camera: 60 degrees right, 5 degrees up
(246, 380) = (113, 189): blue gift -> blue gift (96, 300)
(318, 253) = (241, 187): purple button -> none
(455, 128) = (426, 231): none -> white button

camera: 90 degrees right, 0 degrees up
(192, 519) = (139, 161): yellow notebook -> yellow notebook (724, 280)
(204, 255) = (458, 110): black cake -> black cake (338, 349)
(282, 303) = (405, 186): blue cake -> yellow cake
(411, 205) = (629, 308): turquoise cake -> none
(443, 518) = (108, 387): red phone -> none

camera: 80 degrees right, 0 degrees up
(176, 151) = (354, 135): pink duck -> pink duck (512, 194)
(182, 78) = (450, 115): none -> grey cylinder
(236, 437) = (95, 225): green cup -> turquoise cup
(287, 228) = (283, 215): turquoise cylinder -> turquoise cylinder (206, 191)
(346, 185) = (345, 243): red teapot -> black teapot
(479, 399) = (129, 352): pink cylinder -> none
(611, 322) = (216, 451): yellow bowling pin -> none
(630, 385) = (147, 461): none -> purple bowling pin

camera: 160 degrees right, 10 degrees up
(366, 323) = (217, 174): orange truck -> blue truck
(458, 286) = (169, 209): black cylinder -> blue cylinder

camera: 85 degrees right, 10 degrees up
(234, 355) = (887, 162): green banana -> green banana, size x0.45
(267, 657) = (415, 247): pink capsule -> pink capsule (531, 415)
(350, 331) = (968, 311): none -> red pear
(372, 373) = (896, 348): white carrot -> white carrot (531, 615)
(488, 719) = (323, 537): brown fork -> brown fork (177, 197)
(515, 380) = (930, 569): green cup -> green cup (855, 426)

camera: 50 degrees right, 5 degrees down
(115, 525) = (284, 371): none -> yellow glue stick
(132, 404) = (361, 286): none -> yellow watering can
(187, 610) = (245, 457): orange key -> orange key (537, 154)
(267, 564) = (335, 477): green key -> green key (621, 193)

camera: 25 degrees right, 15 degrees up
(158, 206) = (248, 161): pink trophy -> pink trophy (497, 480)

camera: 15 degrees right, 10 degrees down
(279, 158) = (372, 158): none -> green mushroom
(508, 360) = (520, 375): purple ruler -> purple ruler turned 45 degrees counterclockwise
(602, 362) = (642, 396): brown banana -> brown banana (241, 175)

» **Exercise aim**: Transcribe, exactly and without additions, the lines of the records above, beginning with the line that contains "camera: 90 degrees right, 0 degrees up" and ending with the line that contains "(630, 385) = (147, 461): none", both included.

» **Response**:
camera: 90 degrees right, 0 degrees up
(192, 519) = (139, 161): yellow notebook -> yellow notebook (724, 280)
(204, 255) = (458, 110): black cake -> black cake (338, 349)
(282, 303) = (405, 186): blue cake -> yellow cake
(411, 205) = (629, 308): turquoise cake -> none
(443, 518) = (108, 387): red phone -> none

camera: 80 degrees right, 0 degrees up
(176, 151) = (354, 135): pink duck -> pink duck (512, 194)
(182, 78) = (450, 115): none -> grey cylinder
(236, 437) = (95, 225): green cup -> turquoise cup
(287, 228) = (283, 215): turquoise cylinder -> turquoise cylinder (206, 191)
(346, 185) = (345, 243): red teapot -> black teapot
(479, 399) = (129, 352): pink cylinder -> none
(611, 322) = (216, 451): yellow bowling pin -> none
(630, 385) = (147, 461): none -> purple bowling pin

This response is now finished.